## Action item
Filter by the string "bowl": return the lines of the material that contain it.

Start of Records provided

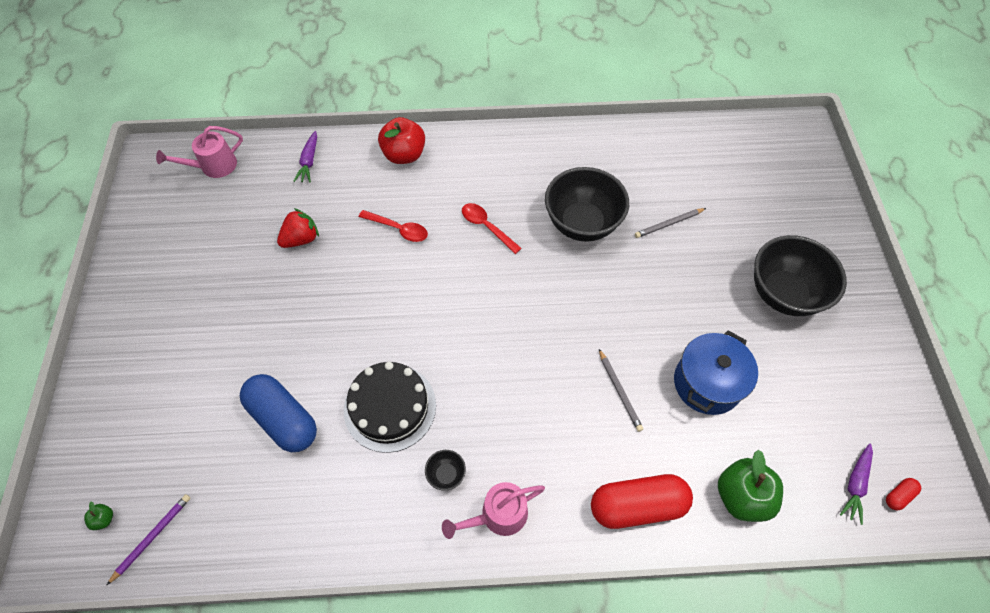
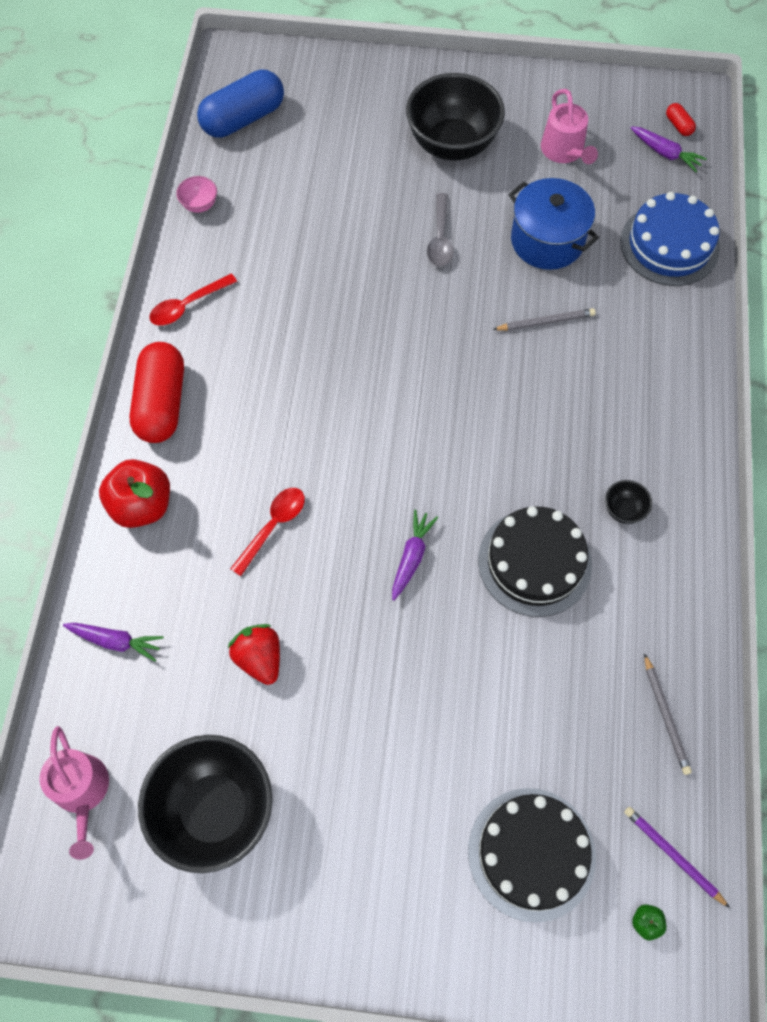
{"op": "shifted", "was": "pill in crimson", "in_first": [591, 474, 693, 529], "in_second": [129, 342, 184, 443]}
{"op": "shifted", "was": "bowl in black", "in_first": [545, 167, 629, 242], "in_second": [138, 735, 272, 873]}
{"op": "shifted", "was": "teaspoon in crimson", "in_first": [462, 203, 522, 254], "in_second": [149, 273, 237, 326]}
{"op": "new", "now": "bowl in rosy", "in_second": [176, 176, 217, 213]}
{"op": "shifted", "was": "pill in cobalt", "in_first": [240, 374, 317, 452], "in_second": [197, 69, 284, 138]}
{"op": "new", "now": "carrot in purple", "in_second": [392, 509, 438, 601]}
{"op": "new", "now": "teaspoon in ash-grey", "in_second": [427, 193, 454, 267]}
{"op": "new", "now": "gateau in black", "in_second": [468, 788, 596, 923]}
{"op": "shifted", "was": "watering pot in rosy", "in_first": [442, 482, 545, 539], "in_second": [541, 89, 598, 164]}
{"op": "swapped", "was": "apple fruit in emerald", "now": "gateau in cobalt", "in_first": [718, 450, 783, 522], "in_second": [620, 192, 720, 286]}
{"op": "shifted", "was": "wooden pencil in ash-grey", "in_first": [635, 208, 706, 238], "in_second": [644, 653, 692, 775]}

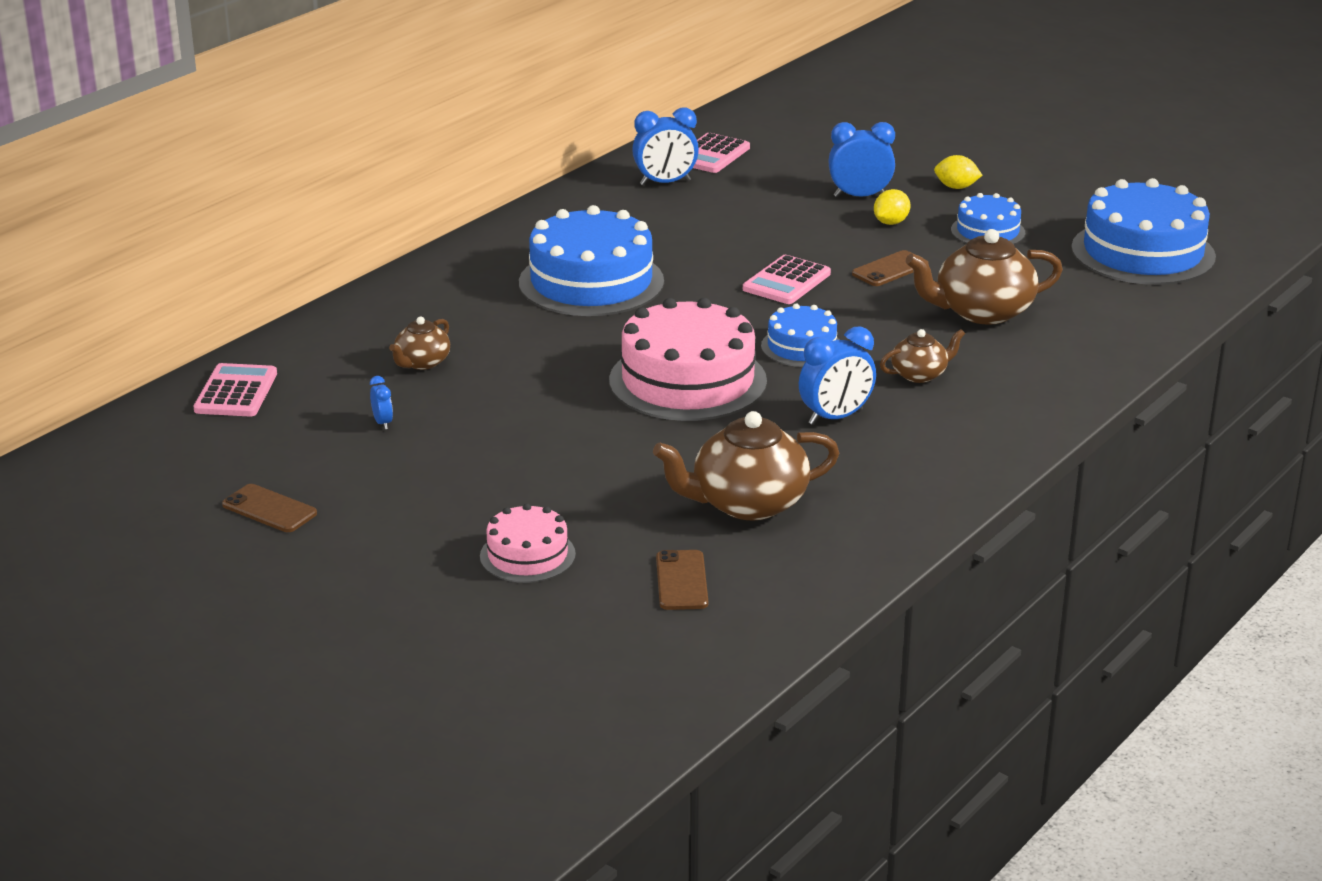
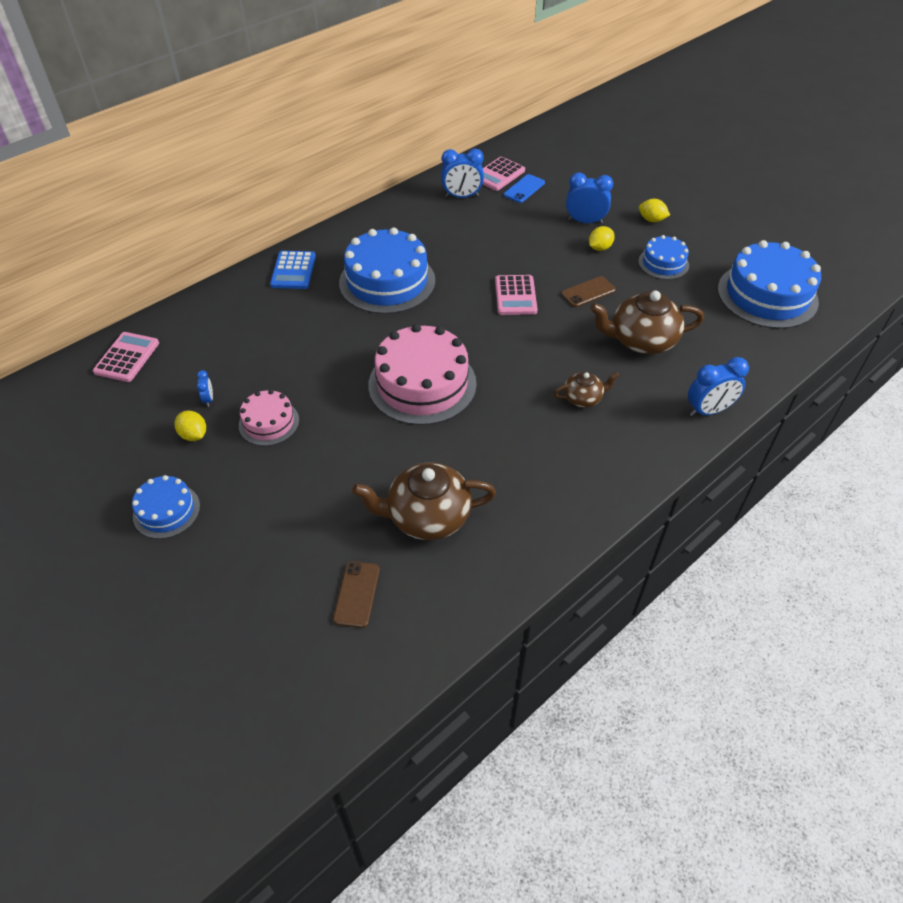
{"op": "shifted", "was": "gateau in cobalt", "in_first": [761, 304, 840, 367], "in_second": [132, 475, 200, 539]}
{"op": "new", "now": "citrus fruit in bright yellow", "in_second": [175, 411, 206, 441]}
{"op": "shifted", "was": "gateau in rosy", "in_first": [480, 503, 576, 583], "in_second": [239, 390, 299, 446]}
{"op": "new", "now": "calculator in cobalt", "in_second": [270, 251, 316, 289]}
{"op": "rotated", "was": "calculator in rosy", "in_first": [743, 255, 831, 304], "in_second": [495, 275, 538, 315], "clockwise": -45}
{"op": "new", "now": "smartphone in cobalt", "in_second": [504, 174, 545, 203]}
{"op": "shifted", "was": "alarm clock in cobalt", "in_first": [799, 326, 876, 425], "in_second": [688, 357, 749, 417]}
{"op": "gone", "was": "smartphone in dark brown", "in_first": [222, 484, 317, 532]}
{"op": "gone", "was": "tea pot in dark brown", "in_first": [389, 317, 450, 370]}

End of Records provided
Start of Records provided

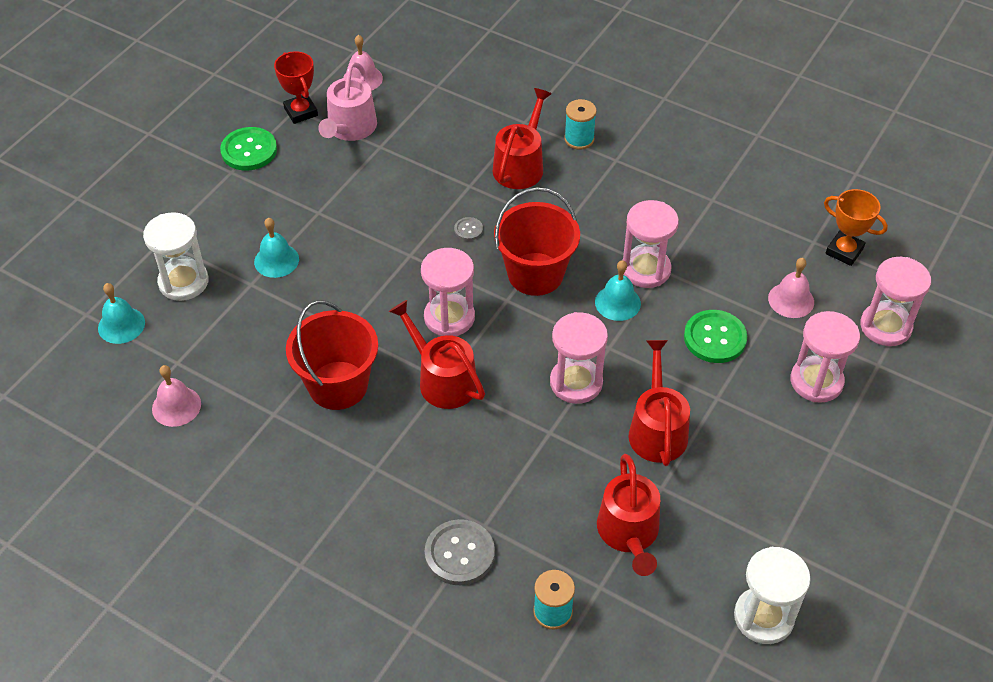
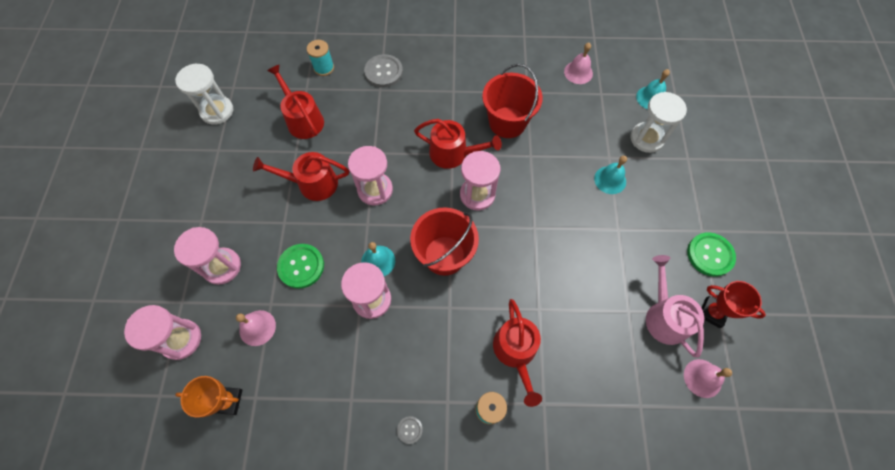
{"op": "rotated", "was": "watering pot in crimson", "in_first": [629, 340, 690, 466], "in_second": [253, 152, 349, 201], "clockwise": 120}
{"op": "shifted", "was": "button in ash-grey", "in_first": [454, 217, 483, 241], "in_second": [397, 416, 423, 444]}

End of Records provided

## Result of this exercise
{"op": "shifted", "was": "bowl in black", "in_first": [545, 167, 629, 242], "in_second": [138, 735, 272, 873]}
{"op": "new", "now": "bowl in rosy", "in_second": [176, 176, 217, 213]}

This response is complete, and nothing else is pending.